### TASK REQUIREMENTS
Your output should be the lines below from the one holding "(212, 147) = (561, 89): yellow" through the one holding "(583, 229) = (297, 282): none", transcribed exactly, with no pictures.

### MATERIAL PROVIDED
◆ ◆ ◆ ◆

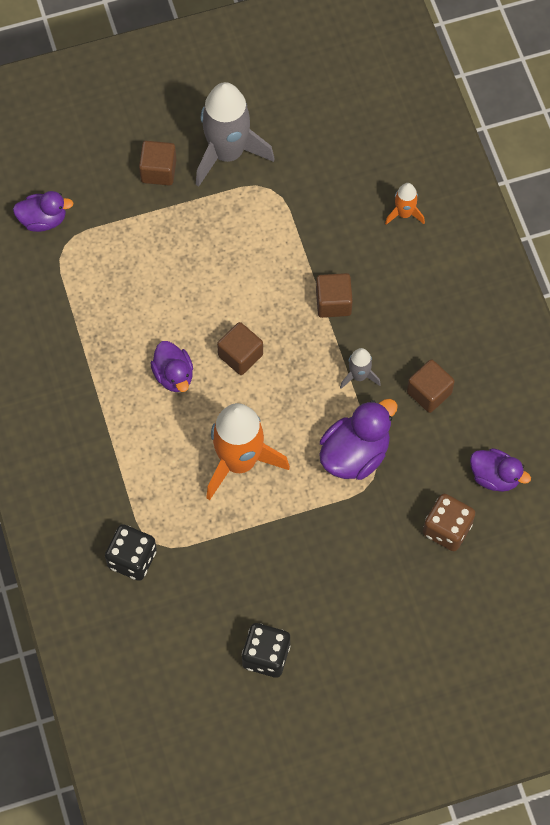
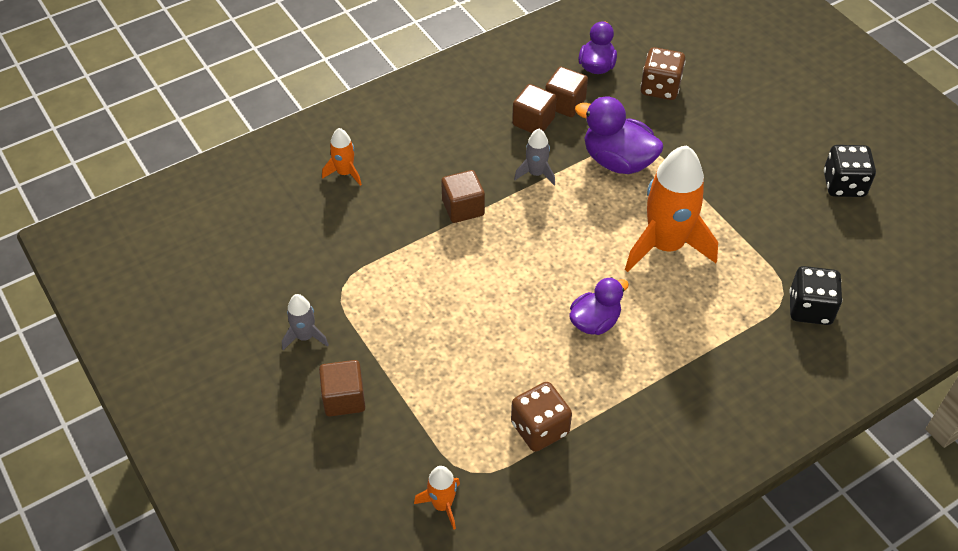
camera: 105 degrees left, 15 degrees down
(43, 220) = (442, 505): purple duck -> orange rocket
(85, 303) = (539, 428): none -> brown dice
(227, 153) = (305, 336): grey rocket -> grey rocket, size x0.47
(240, 355) = (550, 270): brown cube -> brown cube (565, 104)

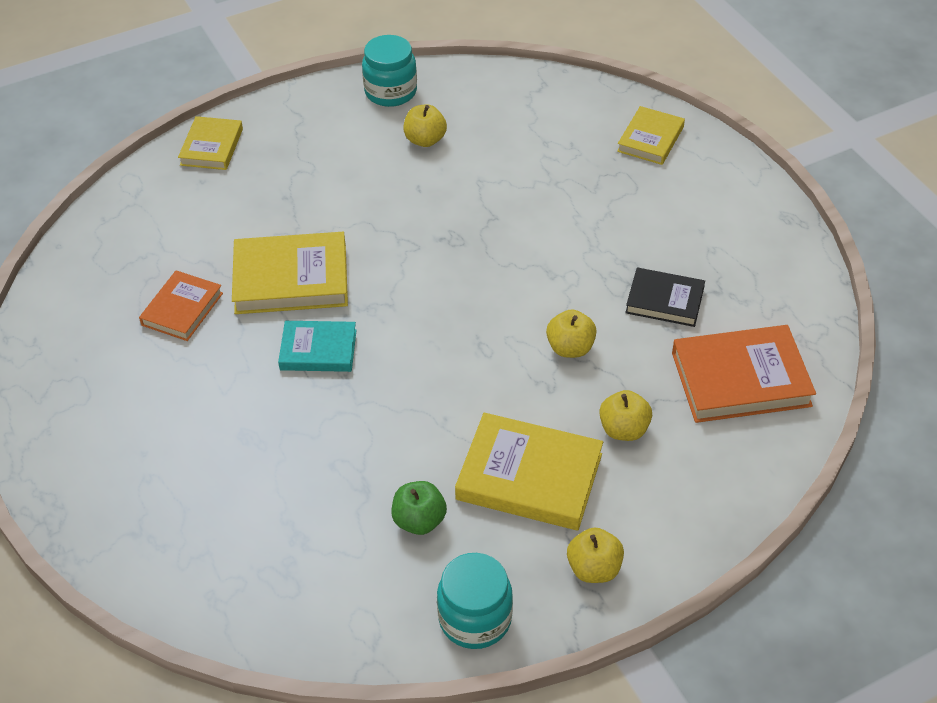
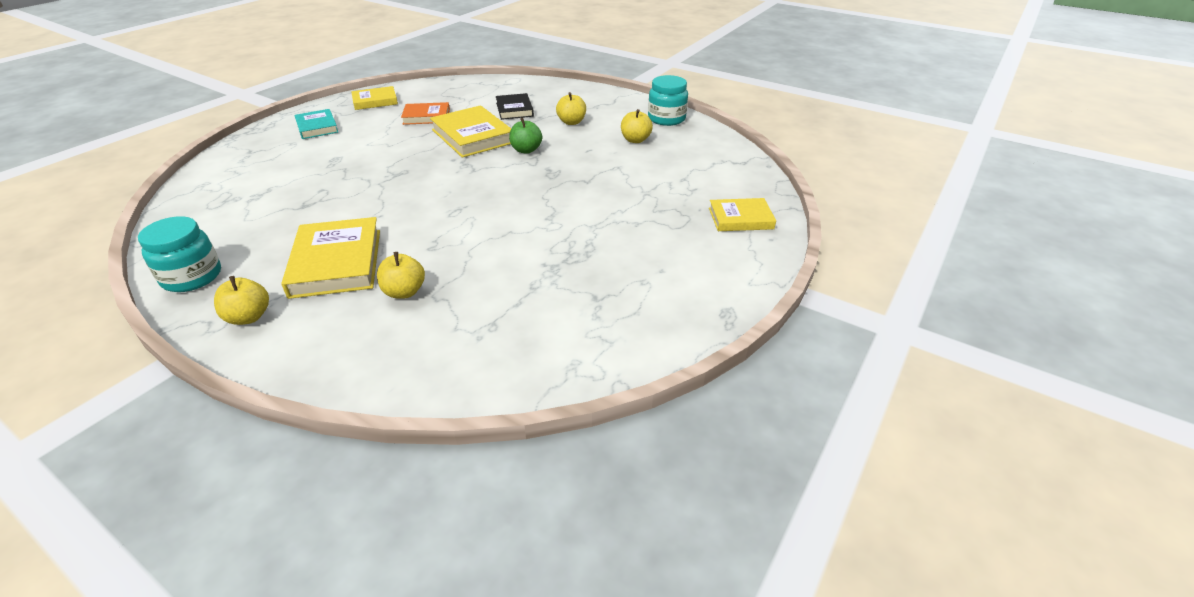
camera: 60 degrees right, 10 degrees down
(212, 147) = (561, 89): yellow book -> yellow book (375, 101)
(318, 350) = (418, 159): turquoise book -> turquoise book (317, 127)
(419, 520) = (281, 231): green apple -> green apple (526, 150)
(570, 348) = (478, 245): yellow apple -> yellow apple (571, 122)
(664, 300) = (562, 273): black book -> black book (514, 109)
(740, 379) = (497, 339): orange book -> none

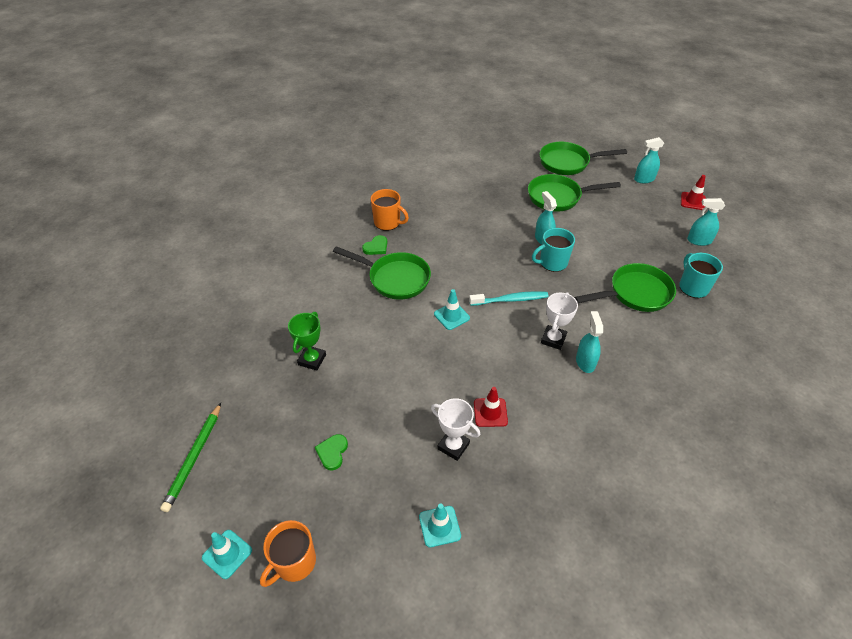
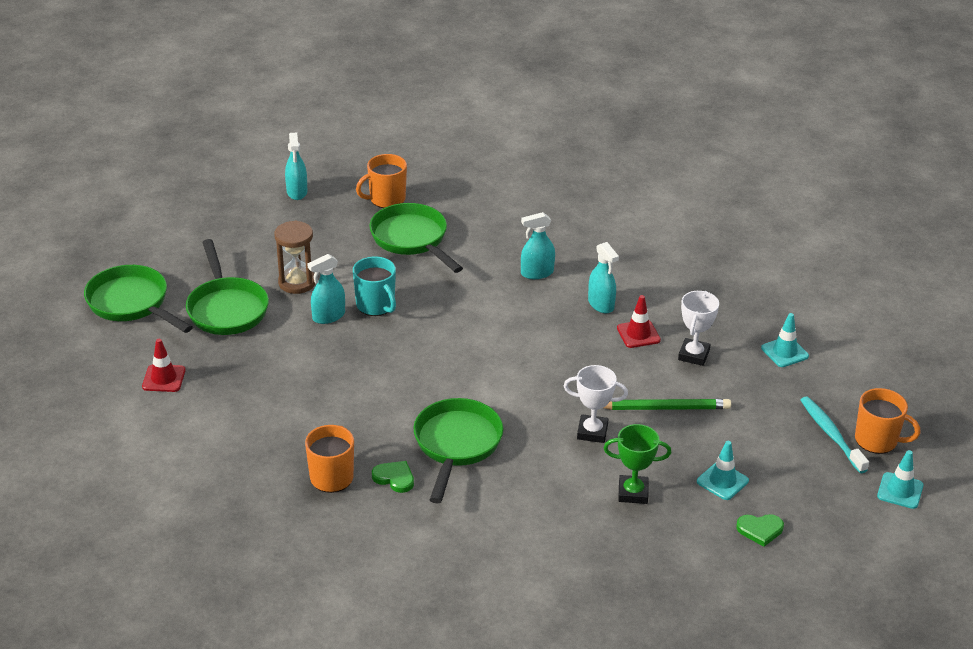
camera: 105 degrees left, 10 degrees down
(194, 458) = (819, 556): green pencil -> green pencil (664, 408)
(332, 452) = (749, 443): green heart -> green heart (760, 530)
(451, 316) = (507, 381): turquoise traffic cone -> turquoise traffic cone (722, 481)
(510, 300) = (459, 335): turquoise toothbrush -> turquoise toothbrush (831, 434)
(553, 339) = (512, 297): white trophy -> white trophy (592, 432)
(568, 163) = (132, 303): green pan -> green pan turned 150 degrees clockwise
(583, 229) = (297, 282): none -> brown hourglass
(644, 179) = (166, 232): turquoise spray bottle -> turquoise spray bottle (601, 304)
(693, 201) = (212, 193): red traffic cone -> red traffic cone (164, 378)
(693, 287) = (386, 199): turquoise mug -> orange mug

◆ ◆ ◆ ◆

### FINAL ANSWER
(212, 147) = (561, 89): yellow book -> yellow book (375, 101)
(318, 350) = (418, 159): turquoise book -> turquoise book (317, 127)
(419, 520) = (281, 231): green apple -> green apple (526, 150)
(570, 348) = (478, 245): yellow apple -> yellow apple (571, 122)
(664, 300) = (562, 273): black book -> black book (514, 109)
(740, 379) = (497, 339): orange book -> none

camera: 105 degrees left, 10 degrees down
(194, 458) = (819, 556): green pencil -> green pencil (664, 408)
(332, 452) = (749, 443): green heart -> green heart (760, 530)
(451, 316) = (507, 381): turquoise traffic cone -> turquoise traffic cone (722, 481)
(510, 300) = (459, 335): turquoise toothbrush -> turquoise toothbrush (831, 434)
(553, 339) = (512, 297): white trophy -> white trophy (592, 432)
(568, 163) = (132, 303): green pan -> green pan turned 150 degrees clockwise
(583, 229) = (297, 282): none -> brown hourglass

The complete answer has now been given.